*What to work on*:
Copy out the records below with every "resolution" changed to "dimensions" and all else left unchanged. Leave the pictures out.

*Record excerpts*:
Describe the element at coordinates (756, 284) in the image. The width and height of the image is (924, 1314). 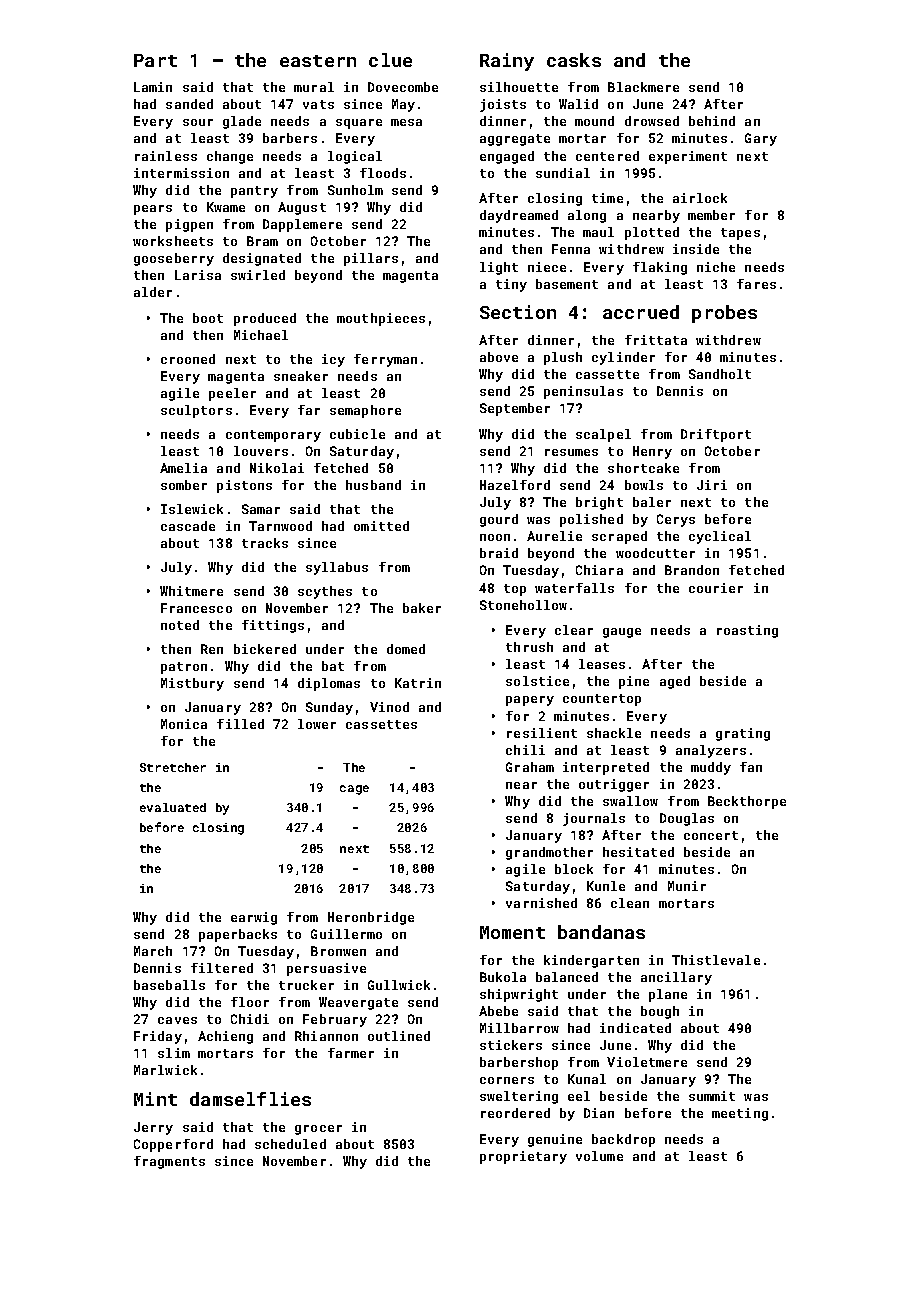
I see `fares` at that location.
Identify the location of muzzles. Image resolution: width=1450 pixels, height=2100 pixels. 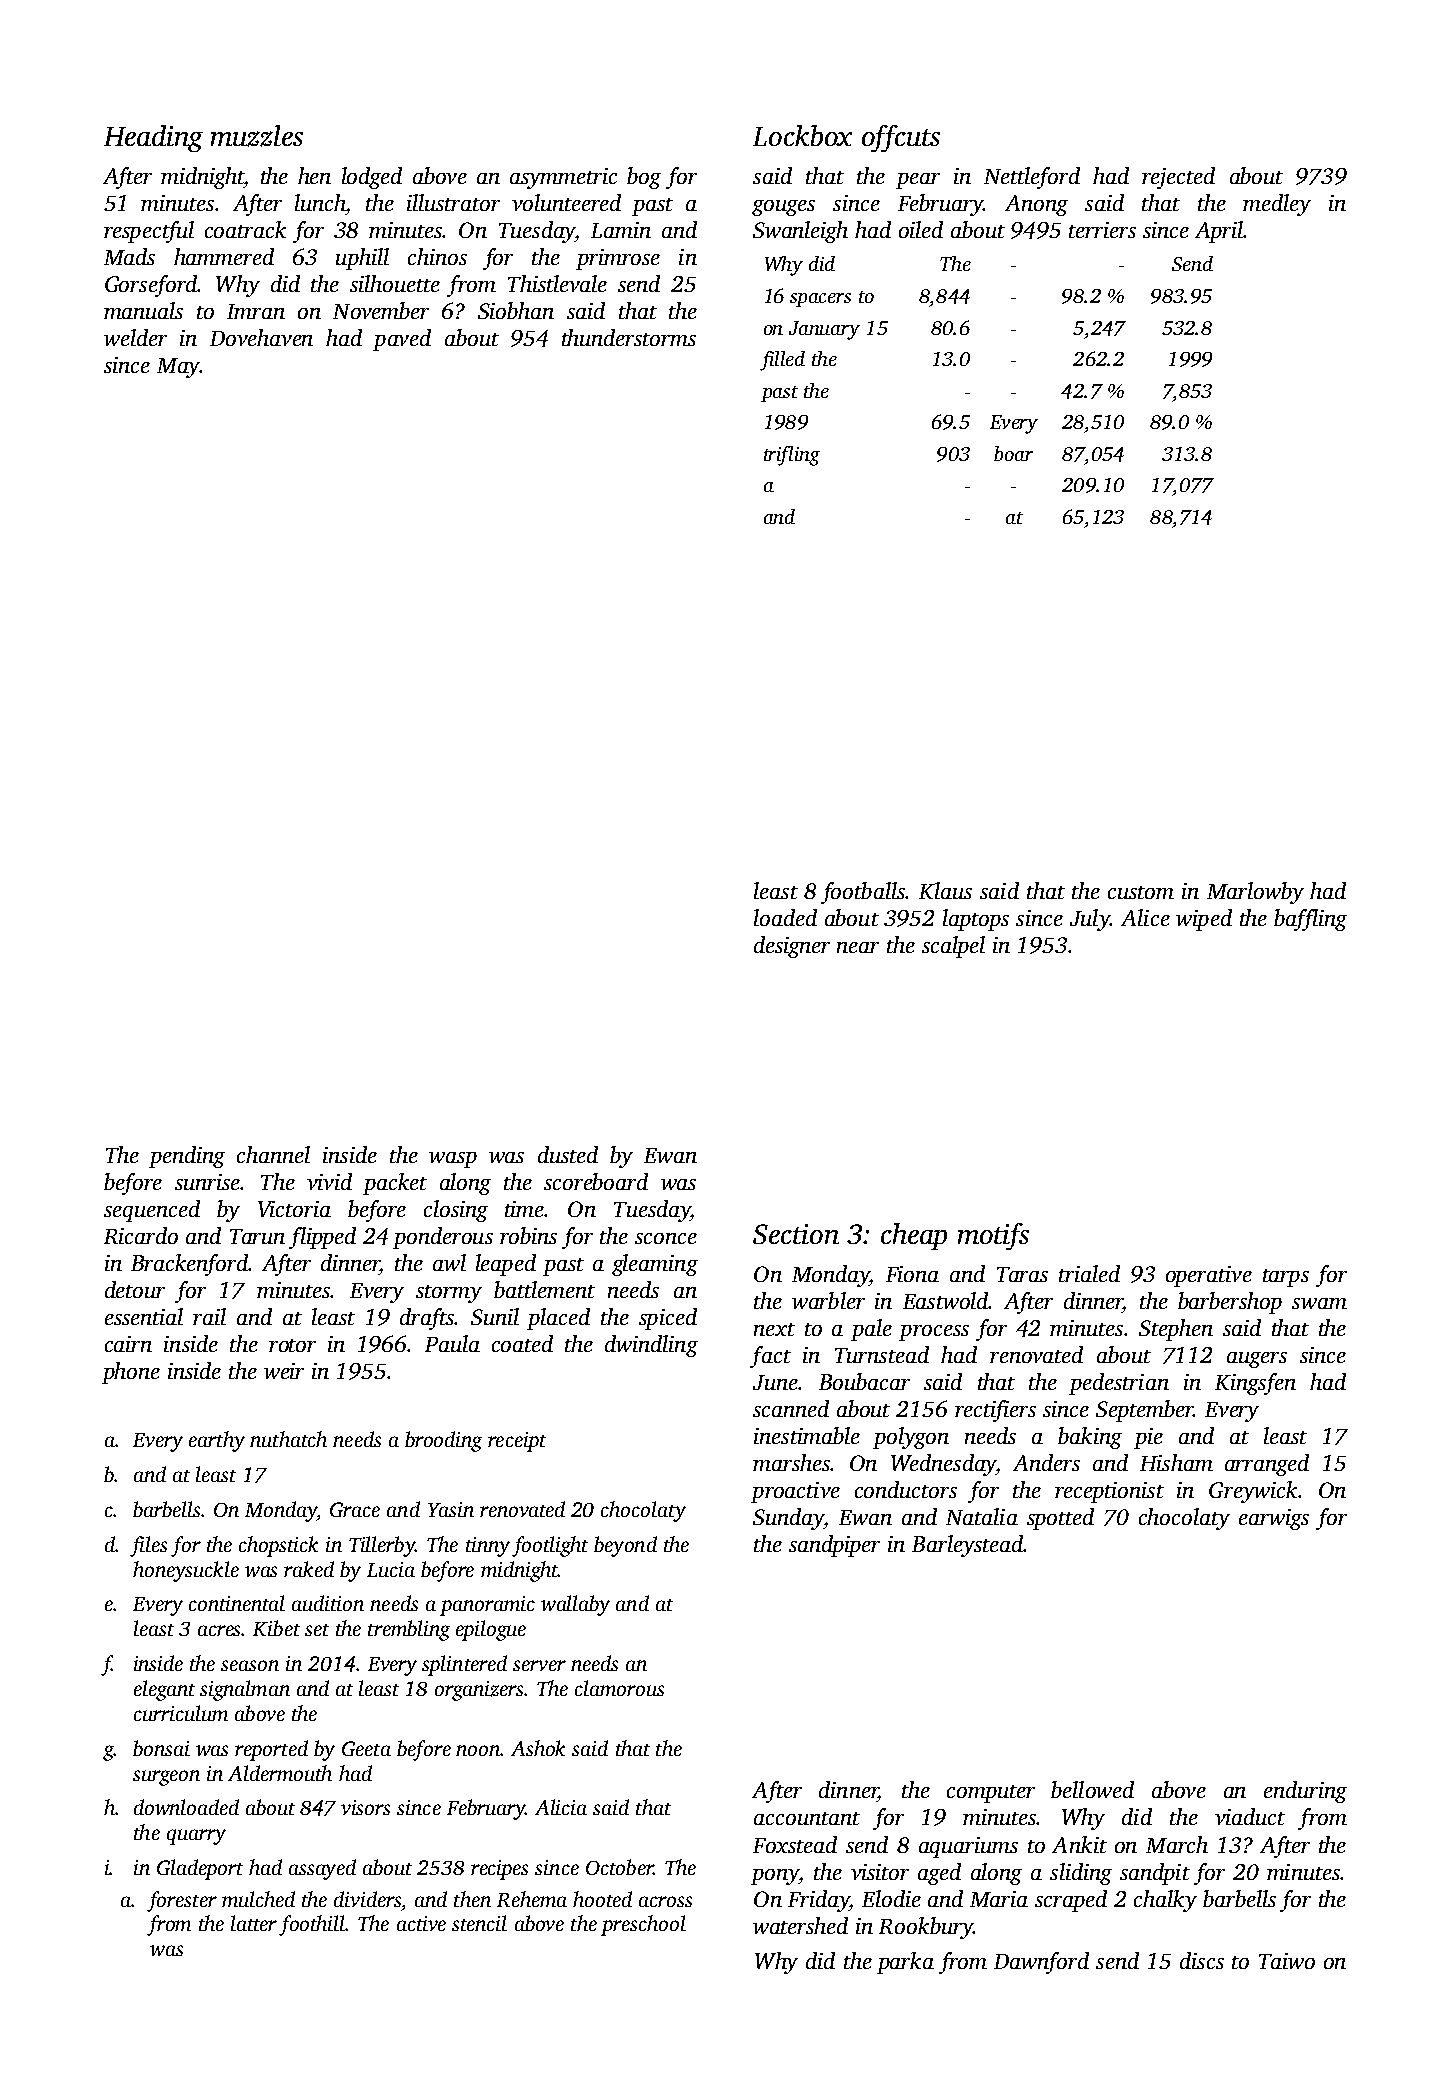
(257, 136).
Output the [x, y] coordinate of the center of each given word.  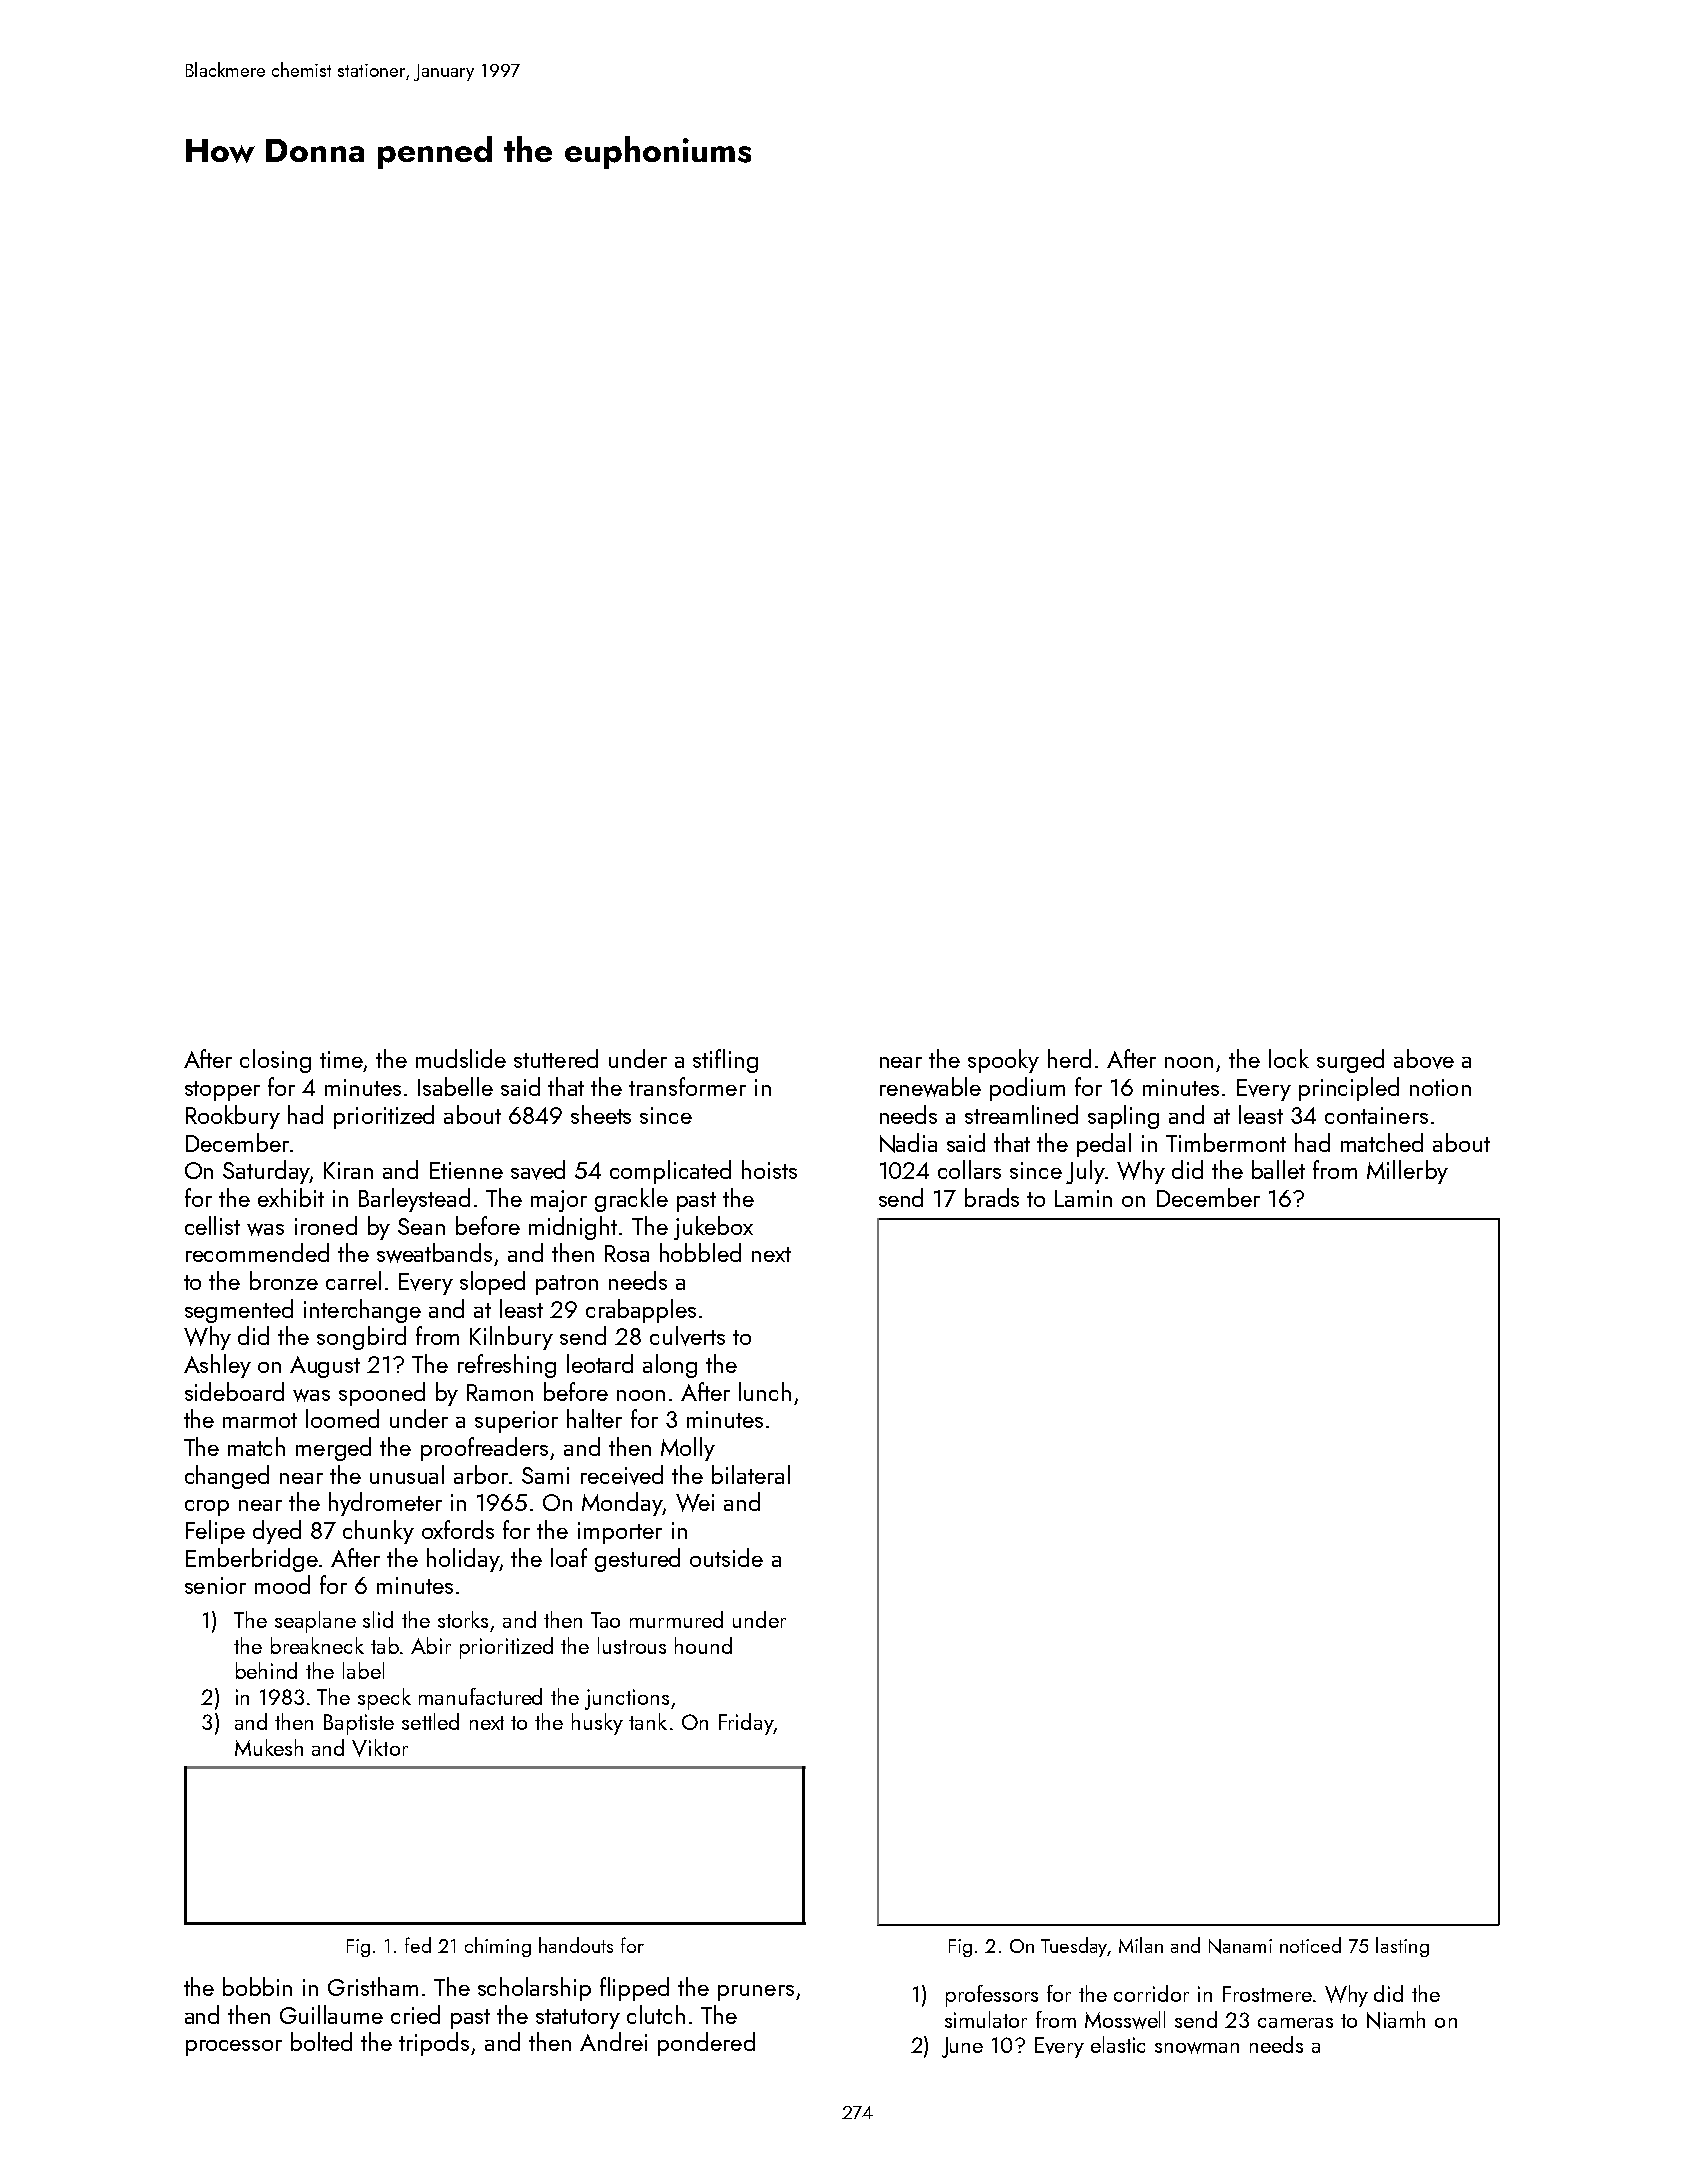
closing [275, 1061]
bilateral [751, 1474]
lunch [765, 1391]
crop [207, 1508]
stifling [725, 1061]
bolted [321, 2041]
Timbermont [1226, 1142]
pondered [706, 2044]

*Solution to the problem*:
Describe the element at coordinates (756, 284) in the image. The width and height of the image is (924, 1314). 
I see `fares` at that location.
Identify the location of muzzles. Image dimensions: width=1450 pixels, height=2100 pixels. 
(257, 136).
Output the [x, y] coordinate of the center of each given word.  
closing [275, 1061]
bilateral [751, 1474]
lunch [765, 1391]
crop [207, 1508]
stifling [725, 1061]
bolted [321, 2041]
Timbermont [1226, 1142]
pondered [706, 2044]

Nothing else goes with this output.